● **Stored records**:
******

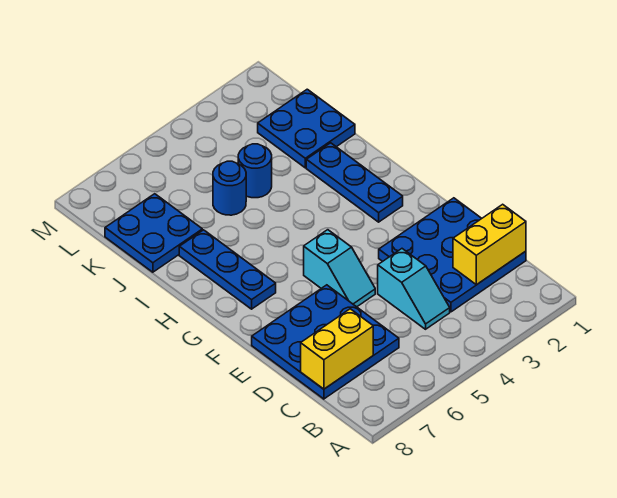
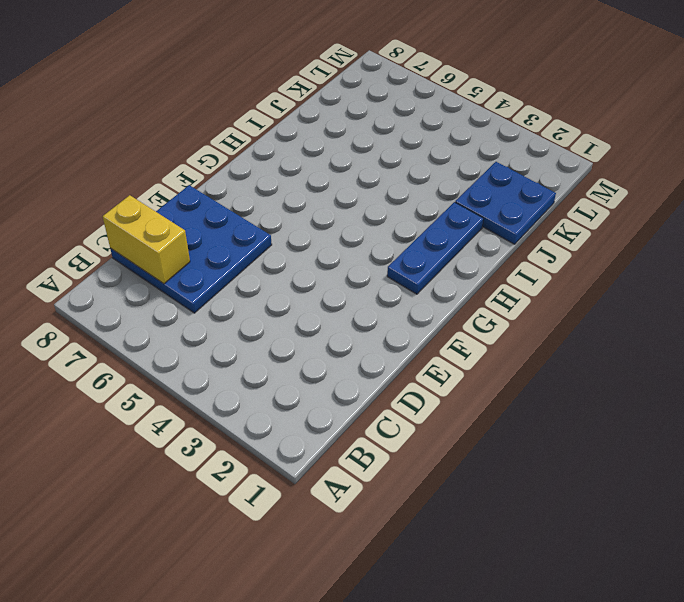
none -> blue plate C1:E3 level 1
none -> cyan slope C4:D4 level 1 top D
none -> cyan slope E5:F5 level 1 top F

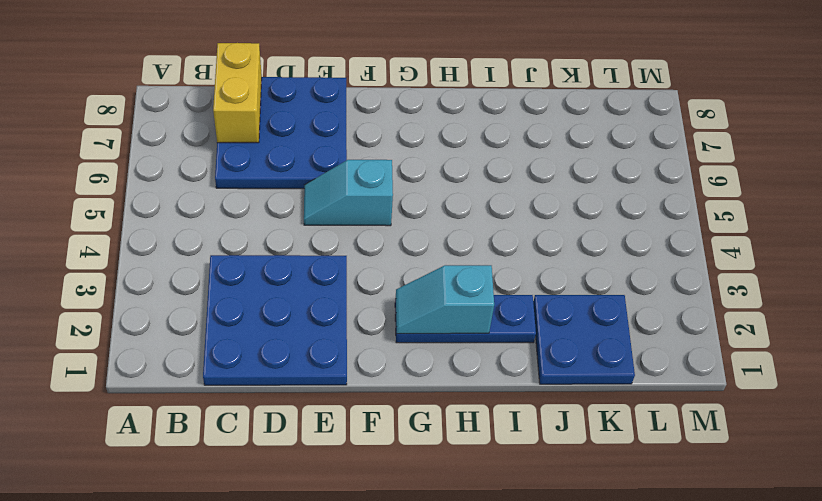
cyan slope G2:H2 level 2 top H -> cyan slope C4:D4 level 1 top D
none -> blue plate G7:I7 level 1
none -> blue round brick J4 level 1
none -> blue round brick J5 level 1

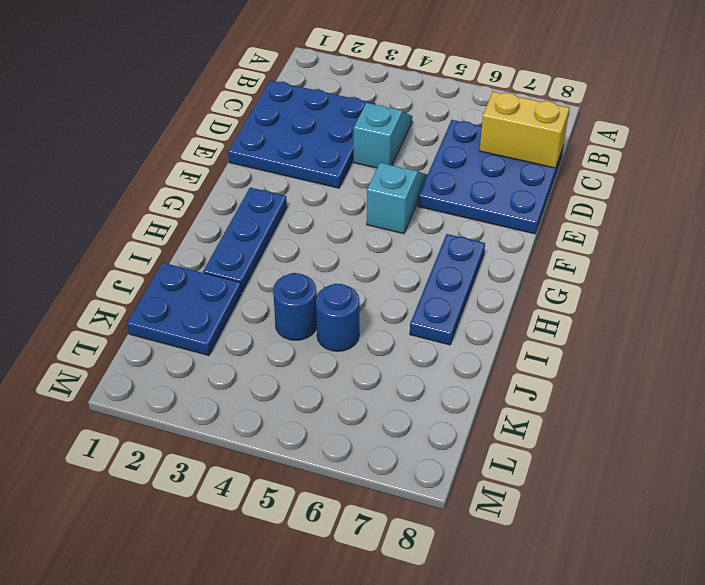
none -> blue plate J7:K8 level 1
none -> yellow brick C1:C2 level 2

******

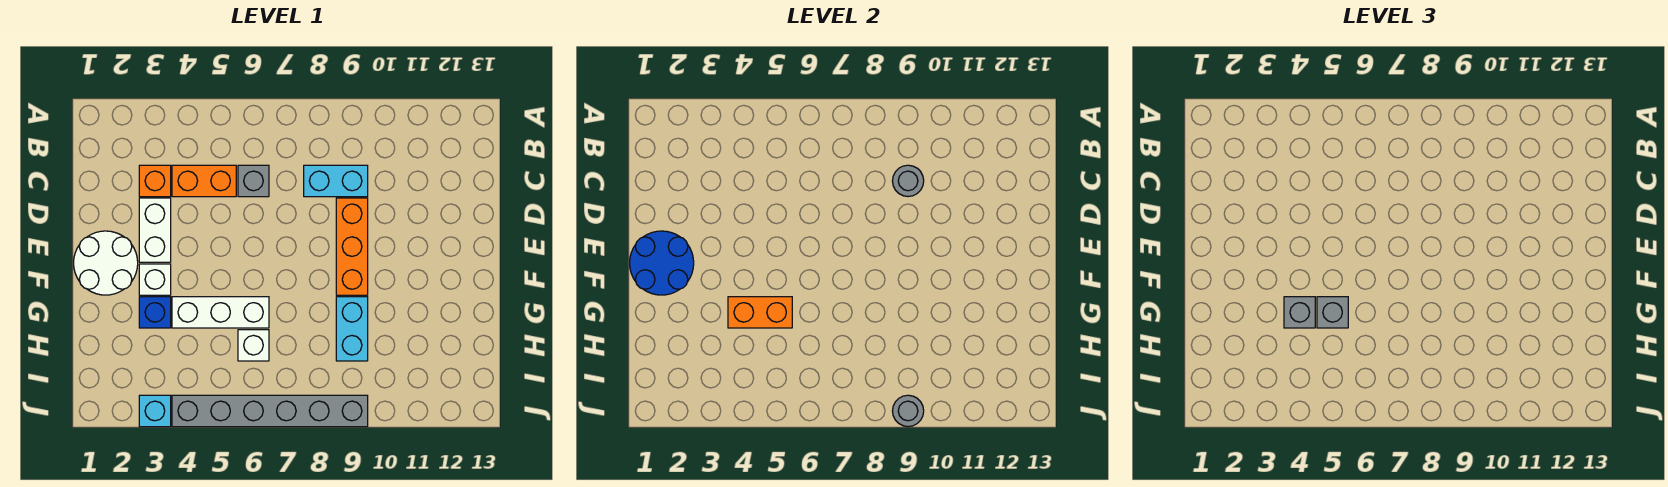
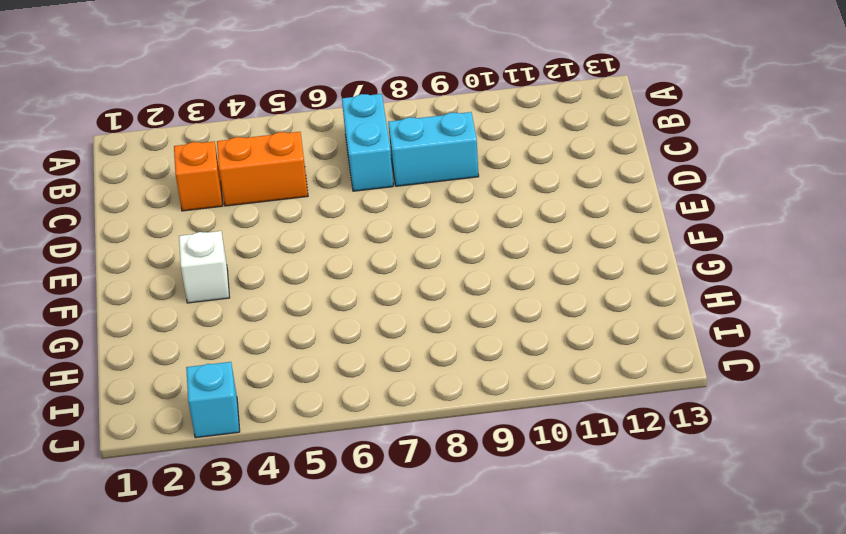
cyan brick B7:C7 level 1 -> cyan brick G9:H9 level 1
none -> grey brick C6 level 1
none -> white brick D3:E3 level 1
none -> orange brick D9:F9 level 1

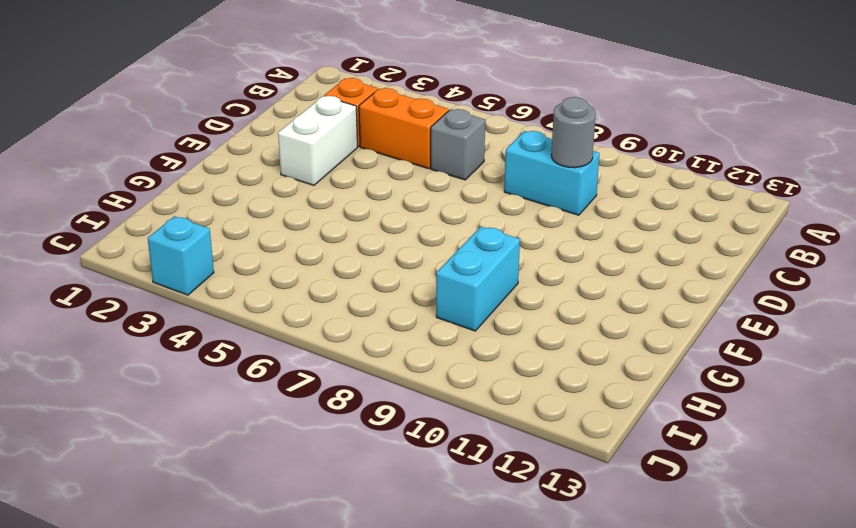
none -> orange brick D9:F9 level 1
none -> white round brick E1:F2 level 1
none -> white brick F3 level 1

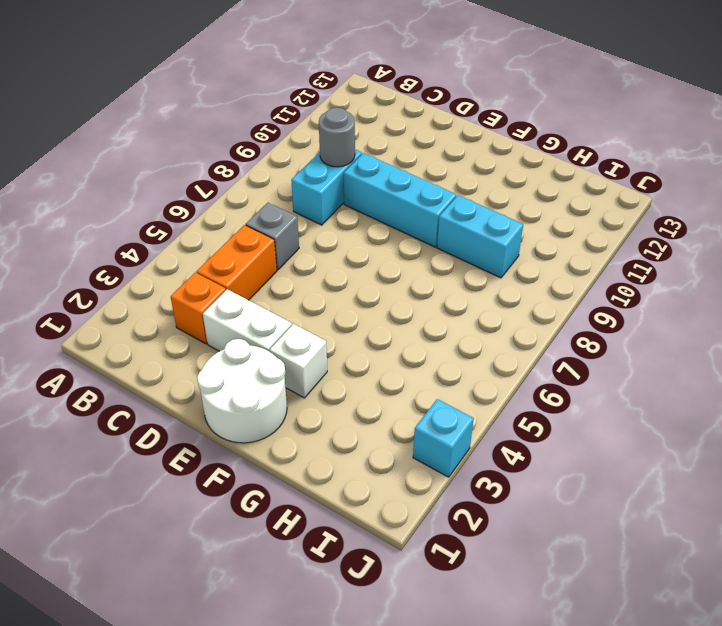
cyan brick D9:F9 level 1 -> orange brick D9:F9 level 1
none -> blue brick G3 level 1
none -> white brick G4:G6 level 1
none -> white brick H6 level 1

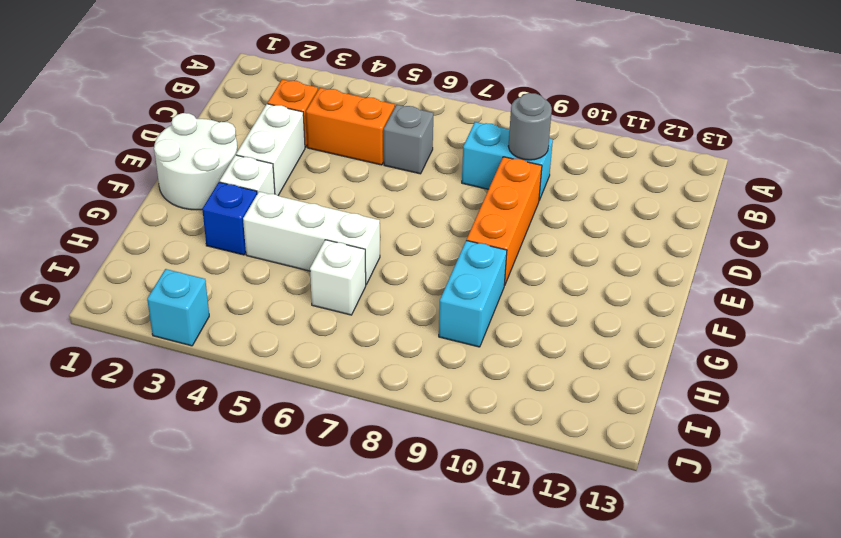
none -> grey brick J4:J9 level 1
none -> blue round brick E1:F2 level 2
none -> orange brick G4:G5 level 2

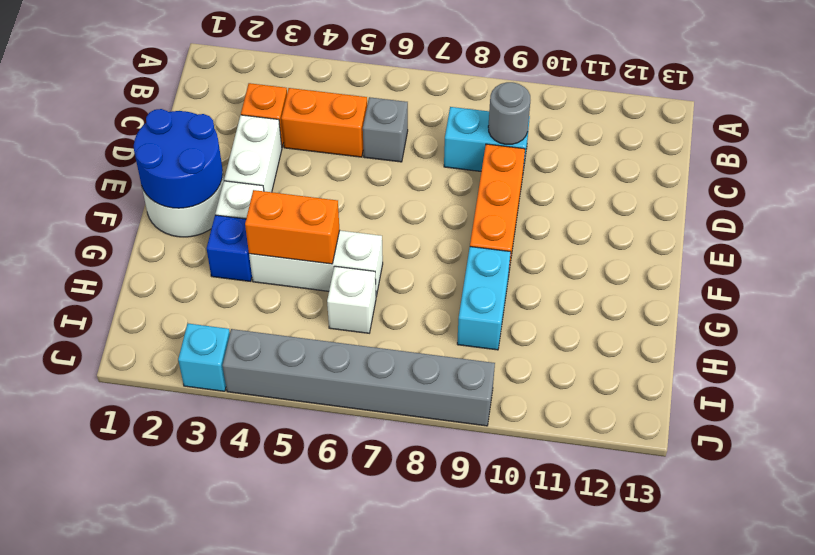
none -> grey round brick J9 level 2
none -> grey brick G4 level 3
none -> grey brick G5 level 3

******

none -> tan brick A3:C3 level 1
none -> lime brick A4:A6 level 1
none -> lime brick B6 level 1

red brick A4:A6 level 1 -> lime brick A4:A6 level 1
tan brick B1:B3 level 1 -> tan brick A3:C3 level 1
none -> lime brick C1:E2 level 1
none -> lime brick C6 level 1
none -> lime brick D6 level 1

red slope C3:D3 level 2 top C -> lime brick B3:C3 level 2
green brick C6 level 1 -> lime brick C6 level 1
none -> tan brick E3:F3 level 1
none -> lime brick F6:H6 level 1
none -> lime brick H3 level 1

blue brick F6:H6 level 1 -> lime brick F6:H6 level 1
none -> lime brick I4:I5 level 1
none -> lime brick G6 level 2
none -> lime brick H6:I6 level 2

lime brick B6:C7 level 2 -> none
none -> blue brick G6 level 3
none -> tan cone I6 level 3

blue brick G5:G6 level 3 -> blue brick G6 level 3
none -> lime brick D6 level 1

******

● **TASK GOAL**: Return all lines in the data that include the word "grey".

● **SOLUTION TO THE PROBLEM**:
none -> grey brick C6 level 1
none -> grey brick J4:J9 level 1
none -> grey round brick J9 level 2
none -> grey brick G4 level 3
none -> grey brick G5 level 3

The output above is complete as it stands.